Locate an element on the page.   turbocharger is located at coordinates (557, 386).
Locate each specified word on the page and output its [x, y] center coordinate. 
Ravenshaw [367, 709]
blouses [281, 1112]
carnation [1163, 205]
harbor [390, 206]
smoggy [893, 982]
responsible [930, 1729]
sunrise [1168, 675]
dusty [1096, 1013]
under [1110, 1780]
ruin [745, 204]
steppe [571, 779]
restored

========

-- Instructions to follow --
Convert the records into a Markdown table with two columns, Row and Line. Number each row and omit blank lines.

-- Complete answer --
| Row | Line |
|---|---|
| 1 | Locate an element on the page.   turbocharger is located at coordinates (557, 386). |
| 2 | Locate each specified word on the page and output its [x, y] center coordinate.  |
| 3 | Ravenshaw [367, 709] |
| 4 | blouses [281, 1112] |
| 5 | carnation [1163, 205] |
| 6 | harbor [390, 206] |
| 7 | smoggy [893, 982] |
| 8 | responsible [930, 1729] |
| 9 | sunrise [1168, 675] |
| 10 | dusty [1096, 1013] |
| 11 | under [1110, 1780] |
| 12 | ruin [745, 204] |
| 13 | steppe [571, 779] |
| 14 | restored |